→ The task
Check each line of the material below for "gris" and copy those where it appears.

Given data Start Marker

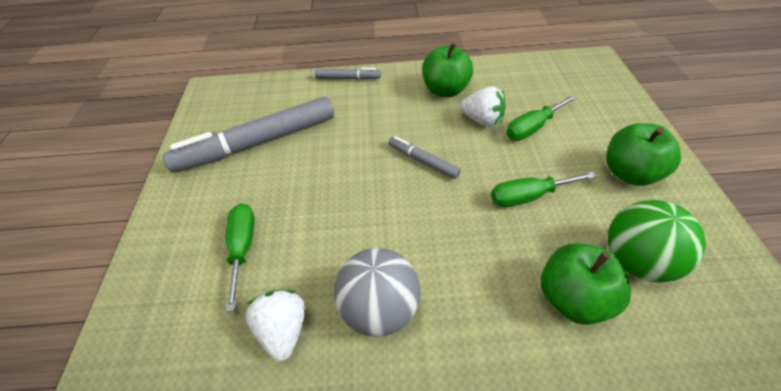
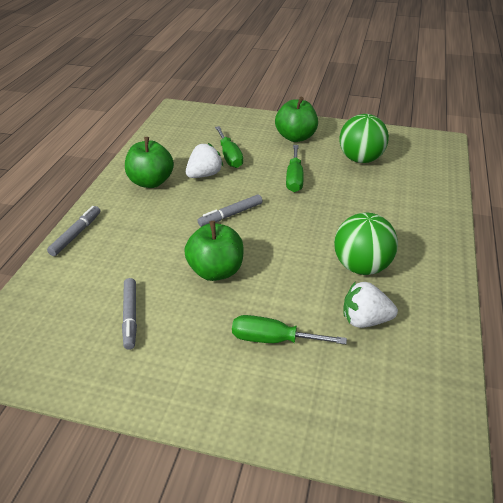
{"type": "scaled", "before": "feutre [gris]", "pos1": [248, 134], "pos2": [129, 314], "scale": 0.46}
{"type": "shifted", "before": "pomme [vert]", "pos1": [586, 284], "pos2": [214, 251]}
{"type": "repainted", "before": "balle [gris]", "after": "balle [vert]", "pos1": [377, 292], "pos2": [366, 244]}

Given data End Marker

→ Result of this task
{"type": "scaled", "before": "feutre [gris]", "pos1": [248, 134], "pos2": [129, 314], "scale": 0.46}
{"type": "repainted", "before": "balle [gris]", "after": "balle [vert]", "pos1": [377, 292], "pos2": [366, 244]}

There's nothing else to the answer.